**ABOUT THIS TASK**.
Each line of the data below either holds "semicircle" or does not. Report how many do, and only that.

**Dataset entries**.
[Start of Attachment]
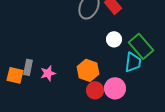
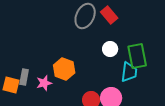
green rectangle: (141, 46) -> (137, 56), turned 30
orange hexagon: (88, 70) -> (64, 69), moved

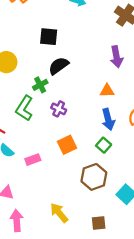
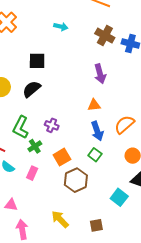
black semicircle: (59, 66) -> (32, 89), moved
green cross: (40, 85) -> (35, 146), moved
pink rectangle: (33, 160) -> (32, 173), turned -40
brown hexagon: (94, 177) -> (76, 180), moved

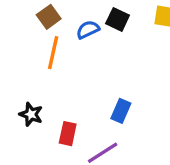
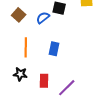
orange line: (53, 53) -> (26, 47), moved
blue rectangle: (121, 111) -> (54, 49), moved

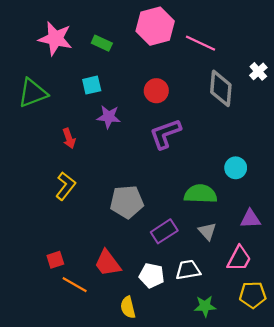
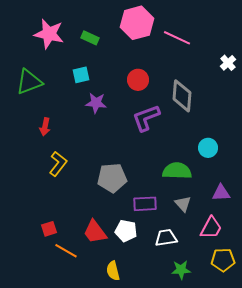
gray diamond: (221, 88) -> (182, 96), moved
red arrow: (69, 138) -> (45, 127), moved, turned 30
purple rectangle: (164, 231) -> (145, 204), turned 30
white pentagon: (152, 276) -> (126, 231), moved

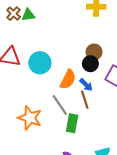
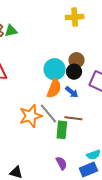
cyan circle: (40, 63) -> (55, 69), moved
brown line: (85, 100) -> (73, 118), moved, turned -60
orange star: (30, 118) -> (31, 116), moved, turned -30

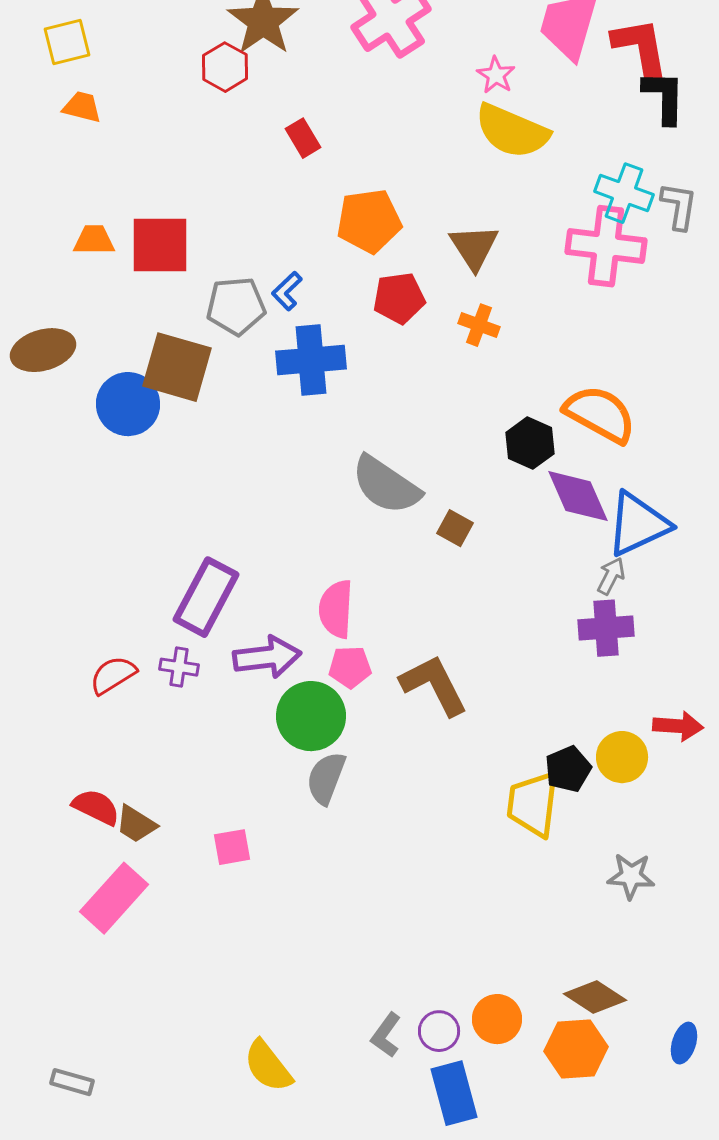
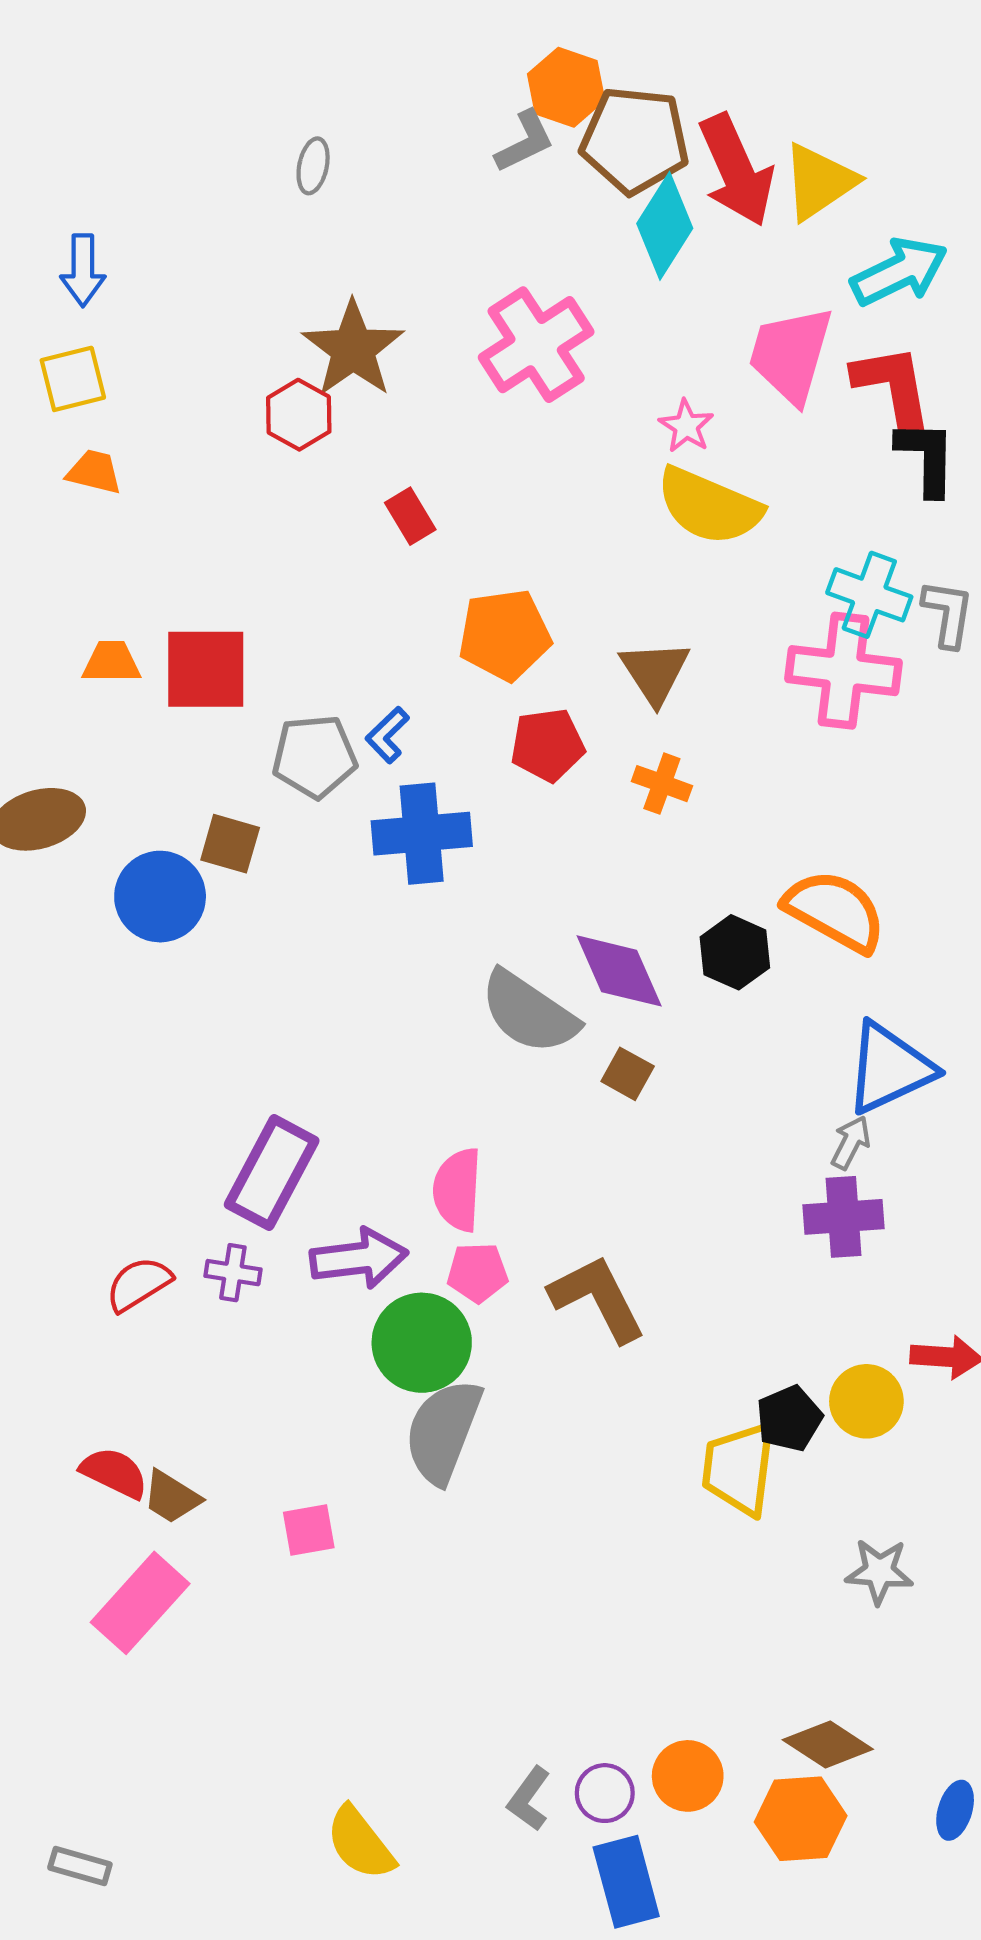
brown square: (177, 367) -> (230, 844), size x0.6
purple diamond: (578, 496) -> (619, 971), moved
gray semicircle: (326, 778) -> (443, 1431), size x1.4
[End of Attachment]
**OUTPUT OF THE EXERCISE**.
2